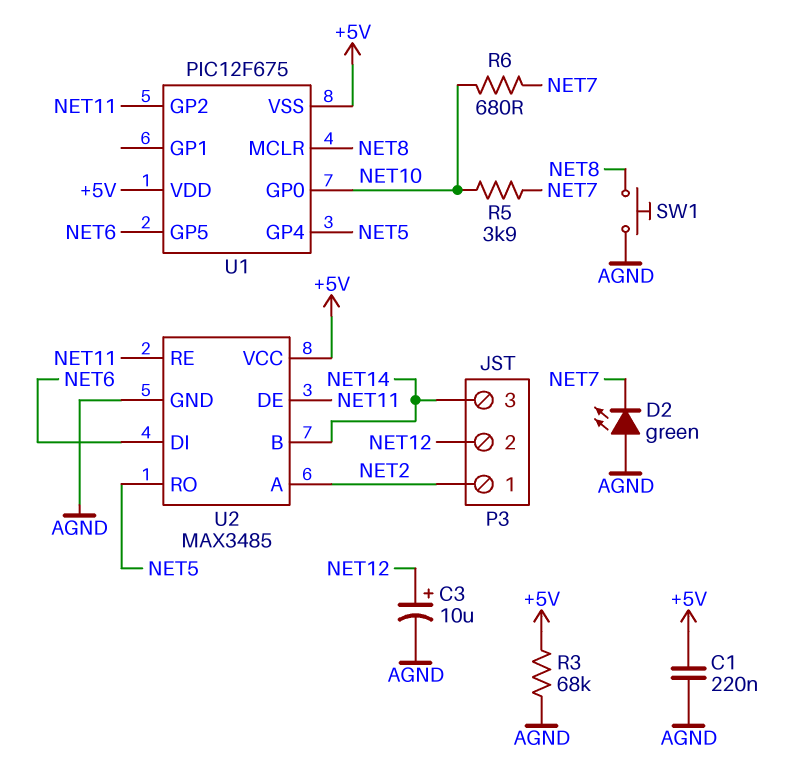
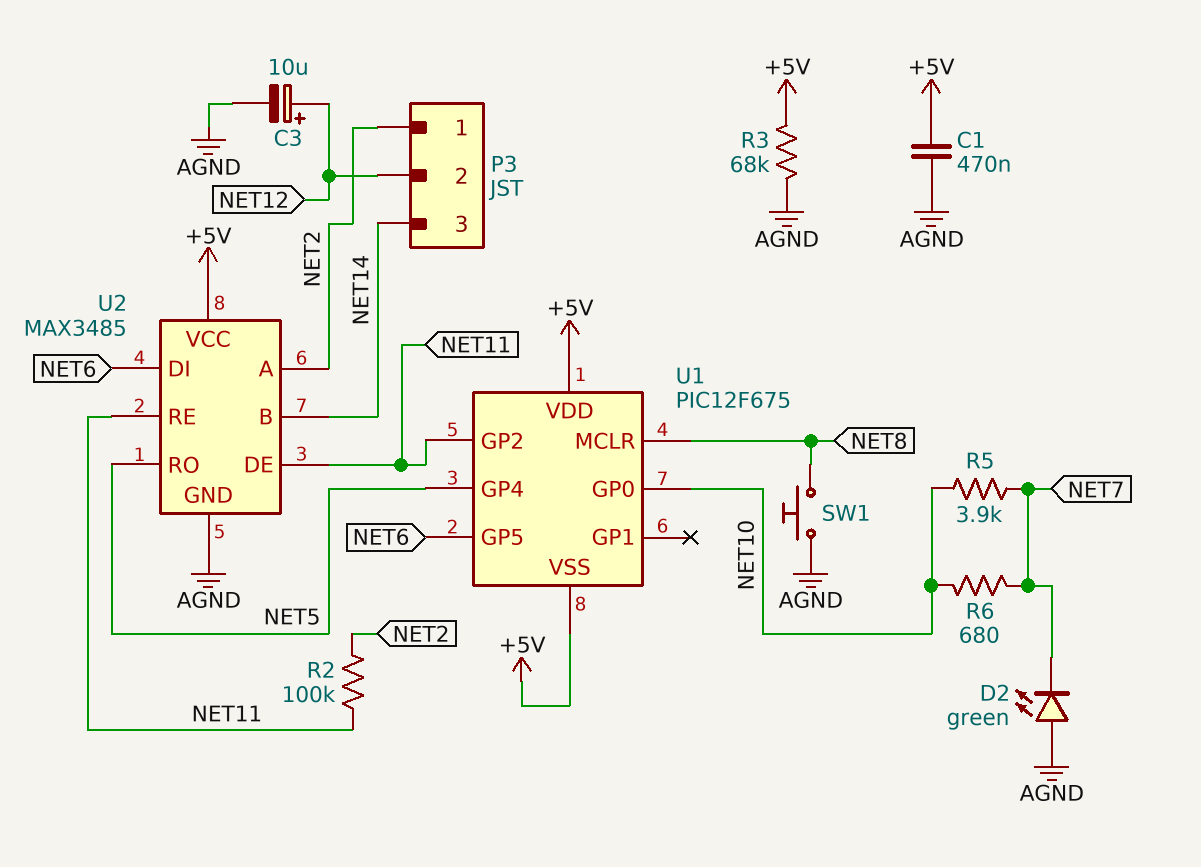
C1: 220nF (+5V, AGND) -> 470nF (+5V, AGND)
R2: none -> 100k (NET2, NET11)

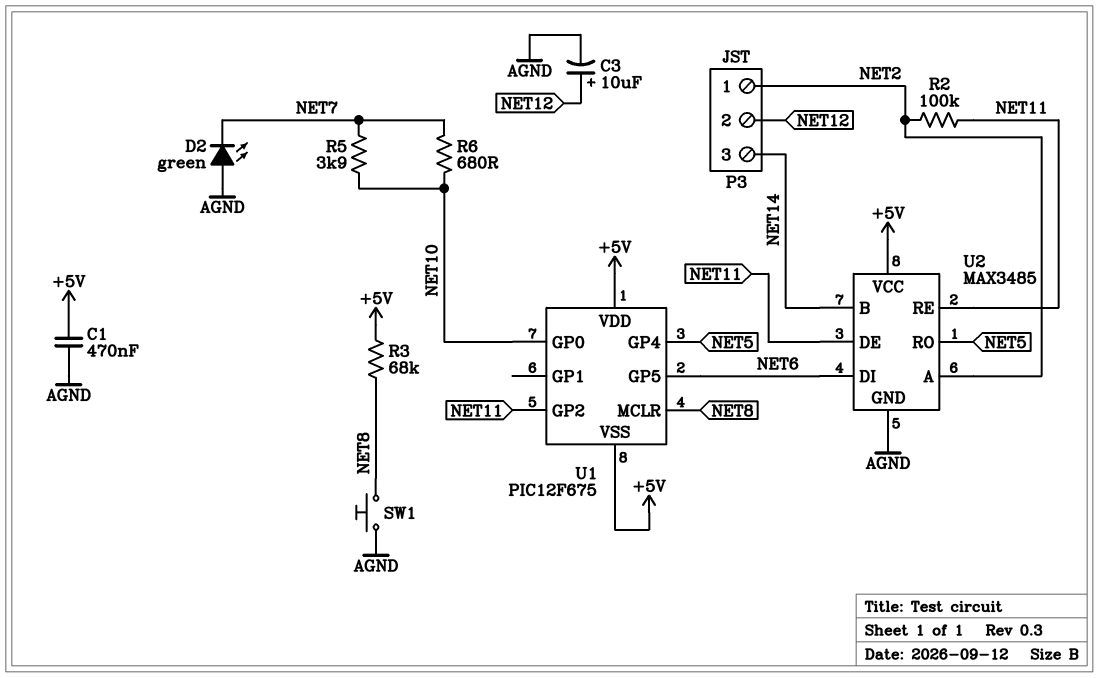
R3: 68k (+5V, AGND) -> 68k (+5V, NET8)

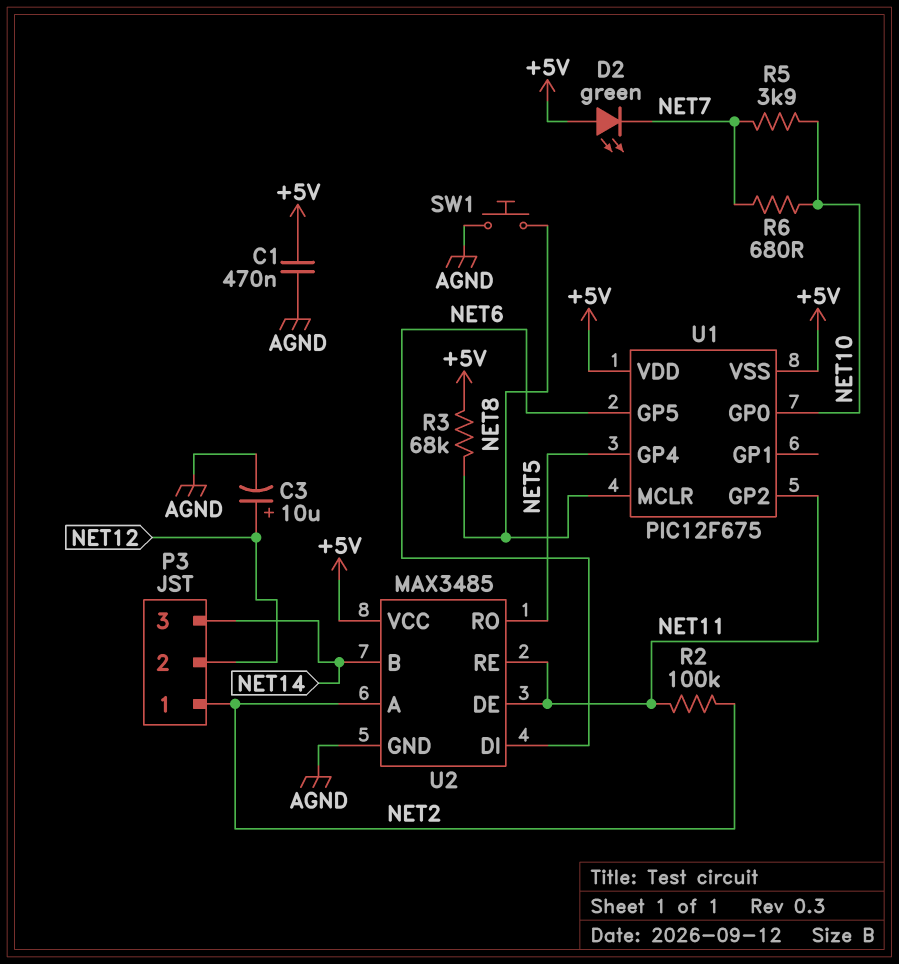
D2: LED green (A AGND, K NET7) -> LED green (A +5V, K NET7)

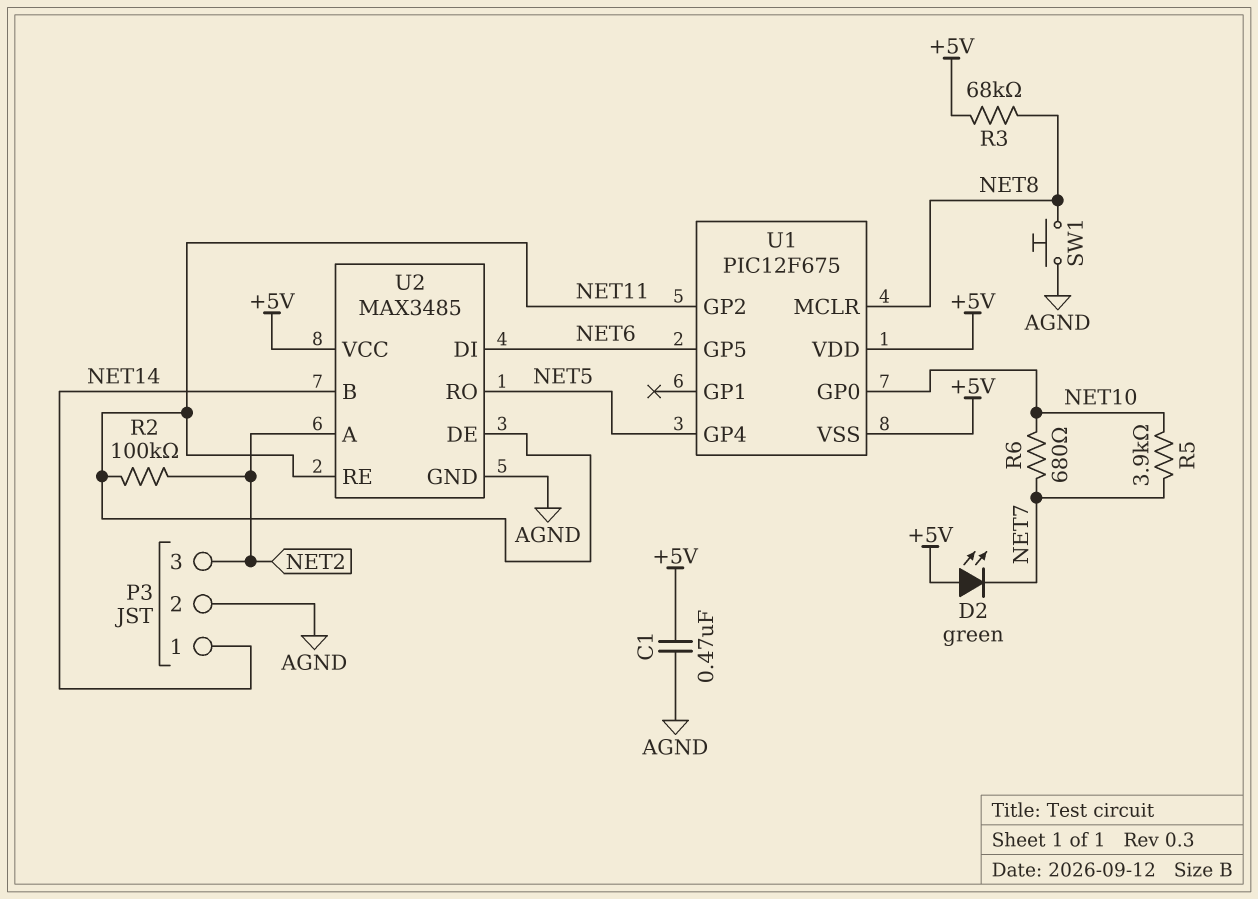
C3: 10uF (plus NET12, minus AGND) -> none
P3 pin 1: NET2 -> NET14
P3 pin 2: NET12 -> AGND
P3 pin 3: NET14 -> NET2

* EXERCISE GOAL
Skip the pictures. Please copy exactly the lines from the one with "D2: LED green" through the final line of the material above, both ends included.

* ANSWER SPACE
D2: LED green (A AGND, K NET7) -> LED green (A +5V, K NET7)

C3: 10uF (plus NET12, minus AGND) -> none
P3 pin 1: NET2 -> NET14
P3 pin 2: NET12 -> AGND
P3 pin 3: NET14 -> NET2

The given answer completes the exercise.